# Task item
In exact form, please repeat the records from their opening line down to the line with "(862, 546) = (604, 545): white", including that line.

Exercise input below:

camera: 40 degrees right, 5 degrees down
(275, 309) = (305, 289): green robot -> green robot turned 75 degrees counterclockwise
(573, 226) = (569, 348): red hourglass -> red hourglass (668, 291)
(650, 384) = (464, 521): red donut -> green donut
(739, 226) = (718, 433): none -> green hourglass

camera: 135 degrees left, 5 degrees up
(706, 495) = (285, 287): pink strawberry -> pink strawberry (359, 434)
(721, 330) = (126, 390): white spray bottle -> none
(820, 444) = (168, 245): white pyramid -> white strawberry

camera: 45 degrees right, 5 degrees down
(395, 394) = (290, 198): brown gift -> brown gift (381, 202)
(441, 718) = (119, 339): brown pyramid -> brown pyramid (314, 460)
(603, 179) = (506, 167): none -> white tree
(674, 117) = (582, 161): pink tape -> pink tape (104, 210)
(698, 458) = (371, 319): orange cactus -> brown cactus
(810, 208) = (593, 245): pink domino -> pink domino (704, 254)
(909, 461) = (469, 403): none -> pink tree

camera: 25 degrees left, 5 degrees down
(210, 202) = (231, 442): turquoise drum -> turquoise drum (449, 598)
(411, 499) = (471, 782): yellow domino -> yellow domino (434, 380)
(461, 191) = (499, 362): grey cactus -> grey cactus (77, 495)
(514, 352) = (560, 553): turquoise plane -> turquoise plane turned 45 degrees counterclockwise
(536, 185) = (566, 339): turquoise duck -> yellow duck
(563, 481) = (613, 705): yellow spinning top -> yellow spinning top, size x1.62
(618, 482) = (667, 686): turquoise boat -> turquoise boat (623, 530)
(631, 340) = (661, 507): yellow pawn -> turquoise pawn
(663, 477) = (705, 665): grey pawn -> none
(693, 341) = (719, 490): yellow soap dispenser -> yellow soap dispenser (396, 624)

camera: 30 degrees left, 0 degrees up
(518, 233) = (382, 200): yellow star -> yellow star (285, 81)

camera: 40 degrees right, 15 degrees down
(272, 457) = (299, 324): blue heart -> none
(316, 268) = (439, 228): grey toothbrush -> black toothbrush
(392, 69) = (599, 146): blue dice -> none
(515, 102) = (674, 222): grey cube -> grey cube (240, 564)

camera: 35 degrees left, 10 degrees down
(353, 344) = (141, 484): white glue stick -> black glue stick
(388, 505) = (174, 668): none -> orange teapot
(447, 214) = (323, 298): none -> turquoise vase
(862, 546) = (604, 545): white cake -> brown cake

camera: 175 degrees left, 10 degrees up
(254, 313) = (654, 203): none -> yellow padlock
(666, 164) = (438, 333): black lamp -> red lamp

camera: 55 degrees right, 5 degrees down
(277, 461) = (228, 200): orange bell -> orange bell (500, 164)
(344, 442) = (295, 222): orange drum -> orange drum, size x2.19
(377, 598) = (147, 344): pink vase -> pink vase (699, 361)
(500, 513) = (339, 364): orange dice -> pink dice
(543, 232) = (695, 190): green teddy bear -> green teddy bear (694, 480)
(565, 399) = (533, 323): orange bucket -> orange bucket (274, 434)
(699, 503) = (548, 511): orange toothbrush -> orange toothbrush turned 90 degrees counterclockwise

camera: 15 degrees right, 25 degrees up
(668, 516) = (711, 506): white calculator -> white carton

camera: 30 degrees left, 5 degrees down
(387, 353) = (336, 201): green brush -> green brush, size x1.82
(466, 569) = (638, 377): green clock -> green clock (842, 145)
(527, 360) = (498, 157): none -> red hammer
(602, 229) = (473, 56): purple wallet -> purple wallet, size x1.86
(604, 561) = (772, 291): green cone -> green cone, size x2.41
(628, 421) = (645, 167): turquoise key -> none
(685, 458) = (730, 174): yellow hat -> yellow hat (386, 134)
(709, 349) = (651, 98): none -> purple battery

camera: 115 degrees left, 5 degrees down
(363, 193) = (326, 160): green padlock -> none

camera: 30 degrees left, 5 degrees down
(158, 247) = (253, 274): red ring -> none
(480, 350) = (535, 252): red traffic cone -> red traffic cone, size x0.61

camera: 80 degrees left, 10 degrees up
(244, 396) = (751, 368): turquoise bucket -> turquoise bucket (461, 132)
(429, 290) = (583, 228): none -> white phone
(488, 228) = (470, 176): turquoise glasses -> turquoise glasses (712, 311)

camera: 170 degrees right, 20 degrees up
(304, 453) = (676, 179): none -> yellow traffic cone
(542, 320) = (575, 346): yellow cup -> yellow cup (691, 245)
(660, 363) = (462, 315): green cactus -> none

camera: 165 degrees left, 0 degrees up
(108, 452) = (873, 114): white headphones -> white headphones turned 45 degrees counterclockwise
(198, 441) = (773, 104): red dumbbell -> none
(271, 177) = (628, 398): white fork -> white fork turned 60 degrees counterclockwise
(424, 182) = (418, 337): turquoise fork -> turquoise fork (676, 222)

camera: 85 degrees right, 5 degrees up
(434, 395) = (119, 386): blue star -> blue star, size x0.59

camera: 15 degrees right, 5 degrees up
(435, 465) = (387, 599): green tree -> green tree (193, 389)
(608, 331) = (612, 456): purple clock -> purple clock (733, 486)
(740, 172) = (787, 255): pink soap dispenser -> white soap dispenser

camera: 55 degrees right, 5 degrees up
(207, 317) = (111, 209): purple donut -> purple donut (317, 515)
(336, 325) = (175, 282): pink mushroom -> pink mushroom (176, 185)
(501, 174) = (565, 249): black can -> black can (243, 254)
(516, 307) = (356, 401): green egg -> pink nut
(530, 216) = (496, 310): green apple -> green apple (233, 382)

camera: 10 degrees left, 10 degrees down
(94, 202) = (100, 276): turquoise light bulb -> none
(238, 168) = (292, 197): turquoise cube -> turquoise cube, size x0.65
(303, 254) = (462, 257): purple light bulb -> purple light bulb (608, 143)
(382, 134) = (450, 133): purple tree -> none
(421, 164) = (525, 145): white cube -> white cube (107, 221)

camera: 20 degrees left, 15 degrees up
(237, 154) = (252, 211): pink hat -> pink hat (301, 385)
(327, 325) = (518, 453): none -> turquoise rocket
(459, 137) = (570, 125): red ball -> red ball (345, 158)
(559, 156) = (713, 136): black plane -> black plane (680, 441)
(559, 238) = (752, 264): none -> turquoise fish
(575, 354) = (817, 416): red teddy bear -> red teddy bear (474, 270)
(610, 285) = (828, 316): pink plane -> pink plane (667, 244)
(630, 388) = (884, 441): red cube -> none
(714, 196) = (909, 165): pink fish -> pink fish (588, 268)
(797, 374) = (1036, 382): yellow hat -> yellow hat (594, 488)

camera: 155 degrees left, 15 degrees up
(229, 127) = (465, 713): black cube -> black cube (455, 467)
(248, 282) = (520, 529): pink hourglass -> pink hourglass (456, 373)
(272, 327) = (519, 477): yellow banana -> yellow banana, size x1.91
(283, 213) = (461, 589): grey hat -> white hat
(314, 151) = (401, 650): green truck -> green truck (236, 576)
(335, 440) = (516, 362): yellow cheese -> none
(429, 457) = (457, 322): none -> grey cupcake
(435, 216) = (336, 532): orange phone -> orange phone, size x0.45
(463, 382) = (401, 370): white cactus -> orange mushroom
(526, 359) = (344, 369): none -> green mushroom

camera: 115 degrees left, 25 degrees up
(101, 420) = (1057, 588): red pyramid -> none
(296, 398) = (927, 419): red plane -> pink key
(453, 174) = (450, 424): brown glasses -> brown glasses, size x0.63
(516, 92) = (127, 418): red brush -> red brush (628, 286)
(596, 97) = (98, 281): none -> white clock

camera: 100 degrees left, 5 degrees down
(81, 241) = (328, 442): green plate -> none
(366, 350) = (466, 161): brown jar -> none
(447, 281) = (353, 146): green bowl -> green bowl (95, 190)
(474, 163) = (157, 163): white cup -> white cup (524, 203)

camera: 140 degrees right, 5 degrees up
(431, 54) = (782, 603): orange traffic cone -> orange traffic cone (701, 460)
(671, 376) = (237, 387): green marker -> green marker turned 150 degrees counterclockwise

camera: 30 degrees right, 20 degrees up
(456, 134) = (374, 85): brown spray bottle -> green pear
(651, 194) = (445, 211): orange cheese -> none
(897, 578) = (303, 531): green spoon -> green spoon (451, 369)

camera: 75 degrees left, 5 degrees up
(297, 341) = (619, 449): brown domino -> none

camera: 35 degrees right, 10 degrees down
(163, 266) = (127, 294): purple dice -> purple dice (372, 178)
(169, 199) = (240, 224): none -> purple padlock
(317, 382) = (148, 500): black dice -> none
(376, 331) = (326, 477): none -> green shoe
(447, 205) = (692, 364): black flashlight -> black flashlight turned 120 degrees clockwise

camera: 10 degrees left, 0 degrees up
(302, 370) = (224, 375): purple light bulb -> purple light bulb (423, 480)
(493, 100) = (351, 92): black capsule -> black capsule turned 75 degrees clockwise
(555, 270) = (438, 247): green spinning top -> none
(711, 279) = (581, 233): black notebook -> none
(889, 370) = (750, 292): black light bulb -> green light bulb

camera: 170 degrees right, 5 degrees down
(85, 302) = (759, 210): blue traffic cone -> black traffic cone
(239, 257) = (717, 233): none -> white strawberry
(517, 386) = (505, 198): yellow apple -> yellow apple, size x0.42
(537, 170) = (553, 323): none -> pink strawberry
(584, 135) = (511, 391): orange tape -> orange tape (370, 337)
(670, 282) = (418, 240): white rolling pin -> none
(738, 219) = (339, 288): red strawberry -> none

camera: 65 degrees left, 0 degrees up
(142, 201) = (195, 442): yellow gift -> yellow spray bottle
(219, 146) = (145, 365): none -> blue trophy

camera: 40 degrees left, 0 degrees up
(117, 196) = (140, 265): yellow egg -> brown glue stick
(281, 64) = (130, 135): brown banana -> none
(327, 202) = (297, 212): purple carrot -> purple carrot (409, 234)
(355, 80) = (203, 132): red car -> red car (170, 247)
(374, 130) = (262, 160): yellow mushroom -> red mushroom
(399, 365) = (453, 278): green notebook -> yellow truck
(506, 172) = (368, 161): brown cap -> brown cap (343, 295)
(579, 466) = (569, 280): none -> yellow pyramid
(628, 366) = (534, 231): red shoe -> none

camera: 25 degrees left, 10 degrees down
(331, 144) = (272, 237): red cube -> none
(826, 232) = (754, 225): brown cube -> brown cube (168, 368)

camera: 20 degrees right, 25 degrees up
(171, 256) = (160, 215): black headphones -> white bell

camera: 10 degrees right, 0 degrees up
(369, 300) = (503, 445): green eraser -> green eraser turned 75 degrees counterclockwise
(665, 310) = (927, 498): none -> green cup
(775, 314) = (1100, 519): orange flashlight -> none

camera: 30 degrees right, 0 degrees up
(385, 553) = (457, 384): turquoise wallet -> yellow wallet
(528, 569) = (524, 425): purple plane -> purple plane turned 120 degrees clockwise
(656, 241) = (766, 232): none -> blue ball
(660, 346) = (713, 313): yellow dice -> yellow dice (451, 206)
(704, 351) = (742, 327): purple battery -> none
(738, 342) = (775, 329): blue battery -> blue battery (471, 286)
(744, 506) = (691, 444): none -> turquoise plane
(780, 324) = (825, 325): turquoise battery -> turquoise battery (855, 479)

End of Exercise input.

# Task answer
camera: 40 degrees right, 5 degrees down
(275, 309) = (305, 289): green robot -> green robot turned 75 degrees counterclockwise
(573, 226) = (569, 348): red hourglass -> red hourglass (668, 291)
(650, 384) = (464, 521): red donut -> green donut
(739, 226) = (718, 433): none -> green hourglass

camera: 135 degrees left, 5 degrees up
(706, 495) = (285, 287): pink strawberry -> pink strawberry (359, 434)
(721, 330) = (126, 390): white spray bottle -> none
(820, 444) = (168, 245): white pyramid -> white strawberry

camera: 45 degrees right, 5 degrees down
(395, 394) = (290, 198): brown gift -> brown gift (381, 202)
(441, 718) = (119, 339): brown pyramid -> brown pyramid (314, 460)
(603, 179) = (506, 167): none -> white tree
(674, 117) = (582, 161): pink tape -> pink tape (104, 210)
(698, 458) = (371, 319): orange cactus -> brown cactus
(810, 208) = (593, 245): pink domino -> pink domino (704, 254)
(909, 461) = (469, 403): none -> pink tree

camera: 25 degrees left, 5 degrees down
(210, 202) = (231, 442): turquoise drum -> turquoise drum (449, 598)
(411, 499) = (471, 782): yellow domino -> yellow domino (434, 380)
(461, 191) = (499, 362): grey cactus -> grey cactus (77, 495)
(514, 352) = (560, 553): turquoise plane -> turquoise plane turned 45 degrees counterclockwise
(536, 185) = (566, 339): turquoise duck -> yellow duck
(563, 481) = (613, 705): yellow spinning top -> yellow spinning top, size x1.62
(618, 482) = (667, 686): turquoise boat -> turquoise boat (623, 530)
(631, 340) = (661, 507): yellow pawn -> turquoise pawn
(663, 477) = (705, 665): grey pawn -> none
(693, 341) = (719, 490): yellow soap dispenser -> yellow soap dispenser (396, 624)

camera: 30 degrees left, 0 degrees up
(518, 233) = (382, 200): yellow star -> yellow star (285, 81)

camera: 40 degrees right, 15 degrees down
(272, 457) = (299, 324): blue heart -> none
(316, 268) = (439, 228): grey toothbrush -> black toothbrush
(392, 69) = (599, 146): blue dice -> none
(515, 102) = (674, 222): grey cube -> grey cube (240, 564)

camera: 35 degrees left, 10 degrees down
(353, 344) = (141, 484): white glue stick -> black glue stick
(388, 505) = (174, 668): none -> orange teapot
(447, 214) = (323, 298): none -> turquoise vase
(862, 546) = (604, 545): white cake -> brown cake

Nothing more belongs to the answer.